Object tracking records
------------------------------

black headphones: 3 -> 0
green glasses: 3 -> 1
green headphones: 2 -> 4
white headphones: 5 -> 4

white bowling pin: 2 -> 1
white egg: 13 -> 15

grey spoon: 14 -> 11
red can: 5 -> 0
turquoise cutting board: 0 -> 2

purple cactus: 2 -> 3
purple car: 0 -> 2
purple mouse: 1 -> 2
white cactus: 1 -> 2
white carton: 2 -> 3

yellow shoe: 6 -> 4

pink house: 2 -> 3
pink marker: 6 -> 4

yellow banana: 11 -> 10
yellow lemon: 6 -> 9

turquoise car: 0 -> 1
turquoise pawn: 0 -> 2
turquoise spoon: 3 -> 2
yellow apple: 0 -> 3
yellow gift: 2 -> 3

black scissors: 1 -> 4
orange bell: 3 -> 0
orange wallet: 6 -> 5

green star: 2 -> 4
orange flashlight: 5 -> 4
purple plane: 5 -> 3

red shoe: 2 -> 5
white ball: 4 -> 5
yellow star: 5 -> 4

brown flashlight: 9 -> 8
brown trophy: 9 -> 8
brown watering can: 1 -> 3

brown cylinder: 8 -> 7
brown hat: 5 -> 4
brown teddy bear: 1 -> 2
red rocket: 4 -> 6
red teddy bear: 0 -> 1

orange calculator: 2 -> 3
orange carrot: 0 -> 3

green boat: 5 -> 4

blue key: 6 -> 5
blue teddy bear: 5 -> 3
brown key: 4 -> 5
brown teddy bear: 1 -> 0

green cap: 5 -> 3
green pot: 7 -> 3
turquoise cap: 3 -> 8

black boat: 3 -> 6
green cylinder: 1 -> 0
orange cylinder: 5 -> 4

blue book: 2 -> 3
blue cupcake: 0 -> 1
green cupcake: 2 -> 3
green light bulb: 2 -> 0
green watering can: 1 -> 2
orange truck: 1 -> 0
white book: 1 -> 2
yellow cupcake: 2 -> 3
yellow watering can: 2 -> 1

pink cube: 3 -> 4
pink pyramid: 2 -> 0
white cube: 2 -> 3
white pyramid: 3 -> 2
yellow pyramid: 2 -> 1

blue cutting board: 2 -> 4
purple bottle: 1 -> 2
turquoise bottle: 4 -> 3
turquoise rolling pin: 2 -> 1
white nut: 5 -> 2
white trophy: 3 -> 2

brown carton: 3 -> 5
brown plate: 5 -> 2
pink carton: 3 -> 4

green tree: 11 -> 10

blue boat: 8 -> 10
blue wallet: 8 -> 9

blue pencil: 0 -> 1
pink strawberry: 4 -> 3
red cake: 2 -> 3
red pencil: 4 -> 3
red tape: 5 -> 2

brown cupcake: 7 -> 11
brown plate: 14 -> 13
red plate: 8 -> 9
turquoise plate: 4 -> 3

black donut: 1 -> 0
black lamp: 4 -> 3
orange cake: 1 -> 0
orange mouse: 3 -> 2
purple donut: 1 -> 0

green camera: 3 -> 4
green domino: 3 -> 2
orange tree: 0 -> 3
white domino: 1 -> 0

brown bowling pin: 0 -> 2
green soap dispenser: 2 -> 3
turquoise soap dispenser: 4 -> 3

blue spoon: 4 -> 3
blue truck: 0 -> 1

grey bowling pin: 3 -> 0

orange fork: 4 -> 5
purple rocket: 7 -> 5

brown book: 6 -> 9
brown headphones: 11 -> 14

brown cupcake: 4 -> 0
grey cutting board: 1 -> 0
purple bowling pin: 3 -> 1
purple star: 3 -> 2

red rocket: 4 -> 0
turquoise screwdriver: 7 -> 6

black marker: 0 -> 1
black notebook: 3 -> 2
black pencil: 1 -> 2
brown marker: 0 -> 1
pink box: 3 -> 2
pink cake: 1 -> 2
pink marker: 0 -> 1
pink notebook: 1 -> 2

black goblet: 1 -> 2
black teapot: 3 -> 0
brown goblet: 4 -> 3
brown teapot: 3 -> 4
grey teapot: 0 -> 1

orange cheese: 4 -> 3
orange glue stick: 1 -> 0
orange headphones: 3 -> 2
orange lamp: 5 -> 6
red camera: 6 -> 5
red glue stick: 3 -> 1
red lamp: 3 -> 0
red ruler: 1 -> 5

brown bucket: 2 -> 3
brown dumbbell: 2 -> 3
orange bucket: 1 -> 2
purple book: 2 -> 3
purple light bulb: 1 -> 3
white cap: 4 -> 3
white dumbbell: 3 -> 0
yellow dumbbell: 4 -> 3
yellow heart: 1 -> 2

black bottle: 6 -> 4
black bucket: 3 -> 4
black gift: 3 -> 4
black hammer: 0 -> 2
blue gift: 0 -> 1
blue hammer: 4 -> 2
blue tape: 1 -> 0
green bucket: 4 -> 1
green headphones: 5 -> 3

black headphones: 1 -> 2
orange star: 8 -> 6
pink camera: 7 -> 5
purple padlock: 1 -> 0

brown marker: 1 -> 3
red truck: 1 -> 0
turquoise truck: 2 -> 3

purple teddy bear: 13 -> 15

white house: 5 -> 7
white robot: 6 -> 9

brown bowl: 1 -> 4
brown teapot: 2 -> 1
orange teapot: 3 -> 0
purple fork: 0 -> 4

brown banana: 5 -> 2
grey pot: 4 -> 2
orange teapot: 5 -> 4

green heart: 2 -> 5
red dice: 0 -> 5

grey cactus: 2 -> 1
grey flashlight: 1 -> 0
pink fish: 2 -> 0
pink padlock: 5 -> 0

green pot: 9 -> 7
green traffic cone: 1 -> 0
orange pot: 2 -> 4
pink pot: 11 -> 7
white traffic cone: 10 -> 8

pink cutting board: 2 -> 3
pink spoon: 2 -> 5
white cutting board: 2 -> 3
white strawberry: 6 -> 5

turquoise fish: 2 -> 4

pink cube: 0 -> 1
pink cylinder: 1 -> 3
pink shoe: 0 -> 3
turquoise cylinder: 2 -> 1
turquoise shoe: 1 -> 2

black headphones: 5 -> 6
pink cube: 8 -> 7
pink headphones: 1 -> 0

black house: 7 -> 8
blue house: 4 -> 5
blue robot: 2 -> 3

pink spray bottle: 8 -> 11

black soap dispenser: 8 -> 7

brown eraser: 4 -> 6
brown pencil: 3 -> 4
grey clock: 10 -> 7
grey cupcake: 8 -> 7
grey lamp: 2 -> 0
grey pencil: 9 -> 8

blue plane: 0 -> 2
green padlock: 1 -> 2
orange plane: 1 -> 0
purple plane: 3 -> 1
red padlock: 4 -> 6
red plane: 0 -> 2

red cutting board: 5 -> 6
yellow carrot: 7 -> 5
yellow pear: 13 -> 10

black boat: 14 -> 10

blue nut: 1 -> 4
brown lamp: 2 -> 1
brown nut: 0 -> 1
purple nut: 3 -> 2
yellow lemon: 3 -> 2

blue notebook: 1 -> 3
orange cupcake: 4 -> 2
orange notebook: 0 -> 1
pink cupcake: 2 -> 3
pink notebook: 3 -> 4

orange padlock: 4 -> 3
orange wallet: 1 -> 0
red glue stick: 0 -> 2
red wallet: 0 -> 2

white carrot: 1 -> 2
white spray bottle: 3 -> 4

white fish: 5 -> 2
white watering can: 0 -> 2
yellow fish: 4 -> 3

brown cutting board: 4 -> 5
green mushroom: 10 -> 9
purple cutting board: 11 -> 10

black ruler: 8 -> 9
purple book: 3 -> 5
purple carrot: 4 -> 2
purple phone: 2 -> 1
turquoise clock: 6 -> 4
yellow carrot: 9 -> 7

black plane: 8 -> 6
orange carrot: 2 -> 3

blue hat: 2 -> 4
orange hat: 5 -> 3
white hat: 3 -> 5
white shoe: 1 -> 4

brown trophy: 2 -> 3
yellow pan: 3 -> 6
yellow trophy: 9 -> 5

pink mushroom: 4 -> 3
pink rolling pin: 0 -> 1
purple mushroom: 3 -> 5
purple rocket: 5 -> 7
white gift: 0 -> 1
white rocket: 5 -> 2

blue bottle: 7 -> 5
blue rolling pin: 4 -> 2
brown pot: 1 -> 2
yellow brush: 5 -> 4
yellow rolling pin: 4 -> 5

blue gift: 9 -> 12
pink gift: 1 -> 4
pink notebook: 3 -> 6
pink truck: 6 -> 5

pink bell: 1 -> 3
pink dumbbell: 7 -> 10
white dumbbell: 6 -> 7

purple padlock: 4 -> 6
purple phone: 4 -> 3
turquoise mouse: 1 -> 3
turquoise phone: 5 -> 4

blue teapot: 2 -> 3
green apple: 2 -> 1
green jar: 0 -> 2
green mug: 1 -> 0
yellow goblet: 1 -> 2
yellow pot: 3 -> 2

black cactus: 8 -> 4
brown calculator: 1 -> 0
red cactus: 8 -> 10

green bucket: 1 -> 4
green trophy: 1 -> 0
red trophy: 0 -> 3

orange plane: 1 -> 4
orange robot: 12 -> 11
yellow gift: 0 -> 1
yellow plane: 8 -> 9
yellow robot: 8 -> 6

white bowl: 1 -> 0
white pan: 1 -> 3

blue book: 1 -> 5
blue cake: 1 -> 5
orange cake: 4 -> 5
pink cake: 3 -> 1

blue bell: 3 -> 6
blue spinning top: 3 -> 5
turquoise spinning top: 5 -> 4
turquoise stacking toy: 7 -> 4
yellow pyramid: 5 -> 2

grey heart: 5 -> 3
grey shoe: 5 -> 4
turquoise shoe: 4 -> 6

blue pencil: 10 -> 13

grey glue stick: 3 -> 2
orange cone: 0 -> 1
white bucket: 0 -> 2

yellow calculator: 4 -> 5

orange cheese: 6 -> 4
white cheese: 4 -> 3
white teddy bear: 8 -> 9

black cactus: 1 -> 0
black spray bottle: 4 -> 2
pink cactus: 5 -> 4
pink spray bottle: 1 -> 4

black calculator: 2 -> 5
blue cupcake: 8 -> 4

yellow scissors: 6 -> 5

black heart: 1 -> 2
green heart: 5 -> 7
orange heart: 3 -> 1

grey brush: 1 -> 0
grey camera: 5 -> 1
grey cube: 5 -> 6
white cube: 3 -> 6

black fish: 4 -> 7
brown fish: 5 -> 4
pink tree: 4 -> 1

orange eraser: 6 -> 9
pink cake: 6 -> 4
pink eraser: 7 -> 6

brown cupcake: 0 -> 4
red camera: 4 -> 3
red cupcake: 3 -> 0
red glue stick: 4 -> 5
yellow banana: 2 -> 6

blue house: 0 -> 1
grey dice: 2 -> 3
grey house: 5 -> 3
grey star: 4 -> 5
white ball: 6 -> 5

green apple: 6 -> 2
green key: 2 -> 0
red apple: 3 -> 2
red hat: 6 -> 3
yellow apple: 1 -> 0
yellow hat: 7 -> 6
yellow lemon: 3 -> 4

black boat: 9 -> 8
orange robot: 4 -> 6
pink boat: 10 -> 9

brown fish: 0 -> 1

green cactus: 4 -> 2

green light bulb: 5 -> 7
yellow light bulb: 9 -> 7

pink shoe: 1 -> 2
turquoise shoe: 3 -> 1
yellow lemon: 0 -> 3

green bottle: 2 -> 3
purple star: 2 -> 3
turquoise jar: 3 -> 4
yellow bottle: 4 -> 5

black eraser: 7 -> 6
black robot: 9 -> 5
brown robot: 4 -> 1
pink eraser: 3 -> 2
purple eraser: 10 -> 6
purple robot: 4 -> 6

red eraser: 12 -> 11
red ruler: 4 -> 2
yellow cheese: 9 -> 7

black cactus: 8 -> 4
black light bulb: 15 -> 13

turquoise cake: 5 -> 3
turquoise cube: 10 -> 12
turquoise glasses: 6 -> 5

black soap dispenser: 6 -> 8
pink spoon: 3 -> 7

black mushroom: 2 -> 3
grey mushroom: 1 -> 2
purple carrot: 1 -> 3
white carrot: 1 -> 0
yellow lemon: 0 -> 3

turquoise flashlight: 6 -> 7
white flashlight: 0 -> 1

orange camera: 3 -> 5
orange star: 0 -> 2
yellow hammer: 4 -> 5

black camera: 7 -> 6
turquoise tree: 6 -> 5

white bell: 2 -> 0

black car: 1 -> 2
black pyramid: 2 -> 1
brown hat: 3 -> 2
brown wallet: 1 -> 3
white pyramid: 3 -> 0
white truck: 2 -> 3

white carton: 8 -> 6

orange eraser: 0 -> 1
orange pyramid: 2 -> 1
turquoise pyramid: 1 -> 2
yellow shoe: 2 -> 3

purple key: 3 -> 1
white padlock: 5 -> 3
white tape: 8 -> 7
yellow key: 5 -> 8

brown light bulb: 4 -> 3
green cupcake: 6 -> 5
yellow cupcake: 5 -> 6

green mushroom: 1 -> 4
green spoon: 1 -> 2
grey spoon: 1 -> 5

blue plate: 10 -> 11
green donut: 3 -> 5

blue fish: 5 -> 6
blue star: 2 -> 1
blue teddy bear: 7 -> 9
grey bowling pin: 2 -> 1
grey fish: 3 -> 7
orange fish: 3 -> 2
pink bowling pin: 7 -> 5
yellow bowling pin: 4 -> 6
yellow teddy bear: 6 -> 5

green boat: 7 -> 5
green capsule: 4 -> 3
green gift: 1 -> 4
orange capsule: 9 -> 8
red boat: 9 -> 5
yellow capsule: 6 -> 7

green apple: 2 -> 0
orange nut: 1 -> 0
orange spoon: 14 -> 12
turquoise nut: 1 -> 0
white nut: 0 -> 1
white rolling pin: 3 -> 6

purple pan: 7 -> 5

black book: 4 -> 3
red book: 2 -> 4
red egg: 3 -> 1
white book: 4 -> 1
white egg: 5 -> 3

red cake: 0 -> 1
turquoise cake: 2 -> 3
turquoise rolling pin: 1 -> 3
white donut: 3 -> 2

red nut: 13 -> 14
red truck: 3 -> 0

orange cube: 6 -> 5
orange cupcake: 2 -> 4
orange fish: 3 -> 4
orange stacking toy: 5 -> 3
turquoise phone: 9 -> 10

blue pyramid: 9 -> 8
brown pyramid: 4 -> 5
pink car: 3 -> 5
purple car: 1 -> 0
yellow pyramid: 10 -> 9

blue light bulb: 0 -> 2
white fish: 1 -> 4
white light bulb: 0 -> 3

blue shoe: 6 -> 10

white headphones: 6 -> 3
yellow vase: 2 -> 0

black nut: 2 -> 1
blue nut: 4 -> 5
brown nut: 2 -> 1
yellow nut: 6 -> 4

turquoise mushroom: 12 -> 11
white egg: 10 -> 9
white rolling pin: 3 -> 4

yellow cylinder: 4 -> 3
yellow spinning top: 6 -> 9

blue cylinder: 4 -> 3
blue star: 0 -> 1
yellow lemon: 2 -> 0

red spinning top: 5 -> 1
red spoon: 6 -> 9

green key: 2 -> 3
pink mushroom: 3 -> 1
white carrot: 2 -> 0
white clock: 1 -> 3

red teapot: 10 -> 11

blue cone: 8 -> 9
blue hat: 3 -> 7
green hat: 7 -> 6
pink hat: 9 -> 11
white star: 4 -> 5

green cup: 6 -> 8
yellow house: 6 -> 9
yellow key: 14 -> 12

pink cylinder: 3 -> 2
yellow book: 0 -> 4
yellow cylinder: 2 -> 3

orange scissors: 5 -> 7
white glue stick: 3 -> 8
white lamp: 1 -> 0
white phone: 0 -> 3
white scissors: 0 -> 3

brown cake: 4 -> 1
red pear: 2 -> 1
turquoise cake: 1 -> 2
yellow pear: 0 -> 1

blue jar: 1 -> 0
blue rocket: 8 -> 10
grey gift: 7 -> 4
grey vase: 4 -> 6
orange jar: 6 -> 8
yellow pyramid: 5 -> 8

------------------------------

Reply with nothing but the count of lines in the entries above that contain "heart".

6